Dataset entries
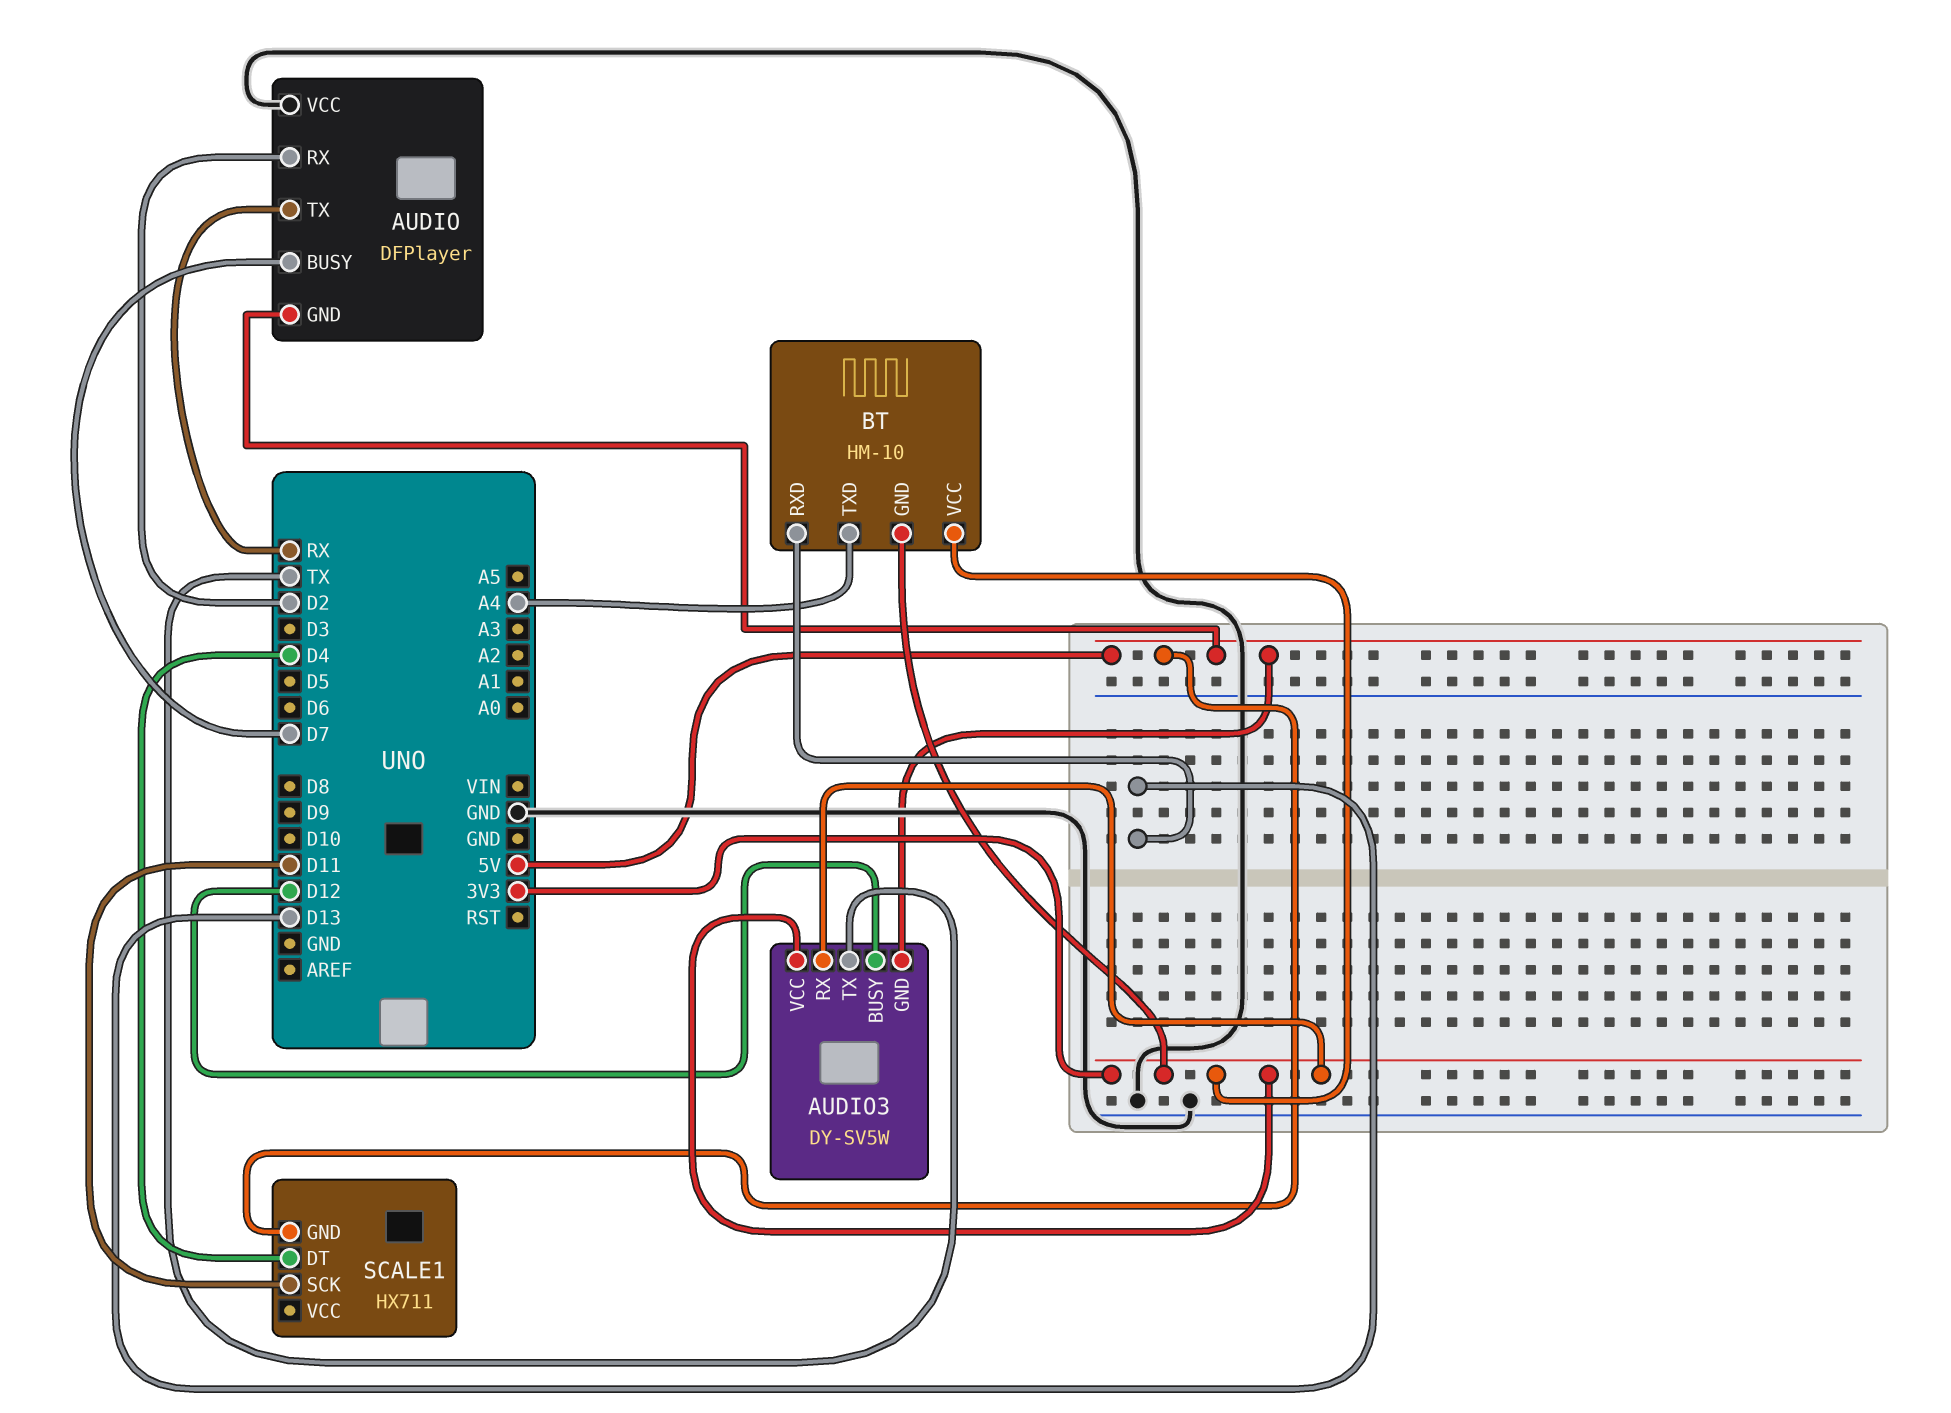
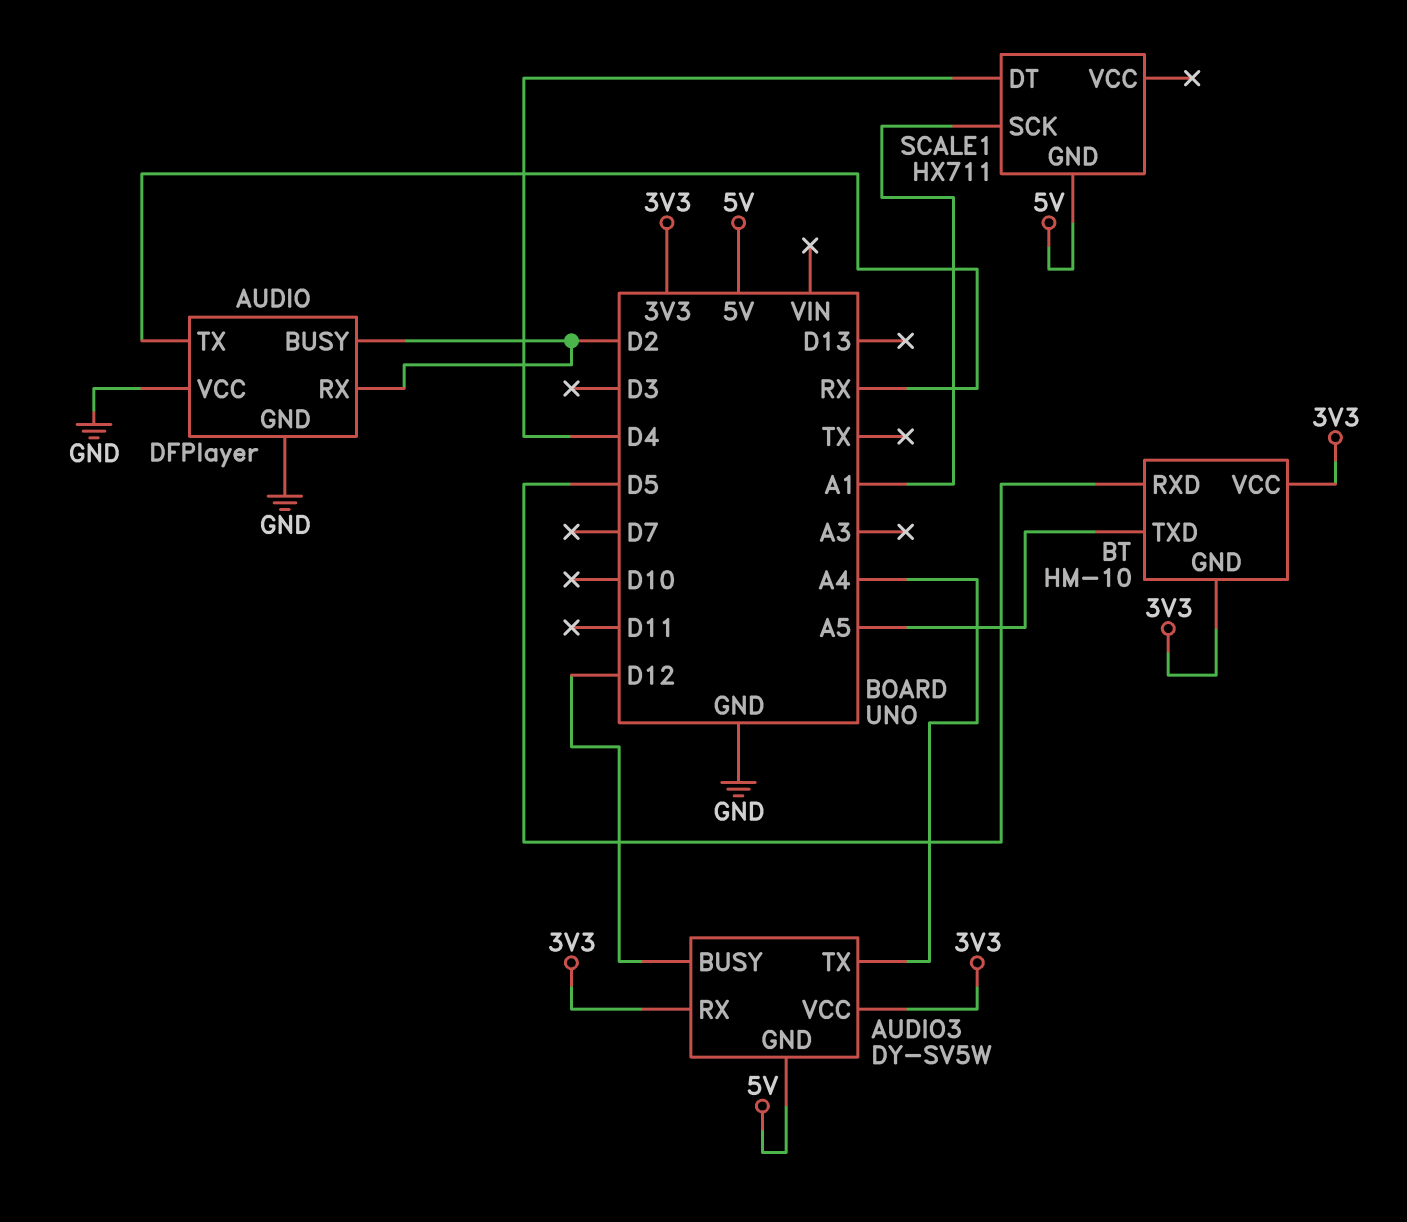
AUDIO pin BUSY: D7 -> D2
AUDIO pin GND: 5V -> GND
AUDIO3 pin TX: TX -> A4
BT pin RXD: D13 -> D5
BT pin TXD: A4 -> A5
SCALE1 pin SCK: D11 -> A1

TASK DETAILS> Would you restate the records above word for word and exclude the pictures?

EXERCISE ANSWER>
AUDIO pin BUSY: D7 -> D2
AUDIO pin GND: 5V -> GND
AUDIO3 pin TX: TX -> A4
BT pin RXD: D13 -> D5
BT pin TXD: A4 -> A5
SCALE1 pin SCK: D11 -> A1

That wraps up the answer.